▶ [Exercise prompt]: How many lines in the records below contain the word "cross"? Reply with the number alone.

▶ [Rows]:
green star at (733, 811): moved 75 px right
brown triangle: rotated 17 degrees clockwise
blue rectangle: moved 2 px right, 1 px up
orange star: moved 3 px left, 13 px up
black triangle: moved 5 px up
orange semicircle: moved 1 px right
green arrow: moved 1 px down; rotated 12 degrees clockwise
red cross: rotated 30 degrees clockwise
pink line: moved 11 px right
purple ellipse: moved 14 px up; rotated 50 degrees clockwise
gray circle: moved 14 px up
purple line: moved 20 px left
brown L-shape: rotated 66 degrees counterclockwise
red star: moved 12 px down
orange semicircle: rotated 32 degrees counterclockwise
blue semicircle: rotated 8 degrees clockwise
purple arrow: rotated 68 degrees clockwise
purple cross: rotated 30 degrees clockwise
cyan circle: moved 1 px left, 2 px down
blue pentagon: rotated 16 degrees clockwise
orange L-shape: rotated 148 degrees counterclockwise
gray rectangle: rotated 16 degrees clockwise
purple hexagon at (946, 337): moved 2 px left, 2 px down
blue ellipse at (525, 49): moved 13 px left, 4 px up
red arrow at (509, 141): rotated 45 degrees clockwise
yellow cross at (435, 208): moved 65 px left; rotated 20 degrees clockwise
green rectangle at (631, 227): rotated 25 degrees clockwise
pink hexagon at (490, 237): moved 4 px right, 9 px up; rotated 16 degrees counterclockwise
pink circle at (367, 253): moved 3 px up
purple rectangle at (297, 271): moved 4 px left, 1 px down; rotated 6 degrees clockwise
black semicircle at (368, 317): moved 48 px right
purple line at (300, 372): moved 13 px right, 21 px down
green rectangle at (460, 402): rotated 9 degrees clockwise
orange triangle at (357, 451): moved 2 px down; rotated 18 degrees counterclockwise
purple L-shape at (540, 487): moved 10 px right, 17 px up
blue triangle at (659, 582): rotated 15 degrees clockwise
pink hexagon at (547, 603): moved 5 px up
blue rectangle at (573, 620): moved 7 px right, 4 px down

▶ [Written response]: 3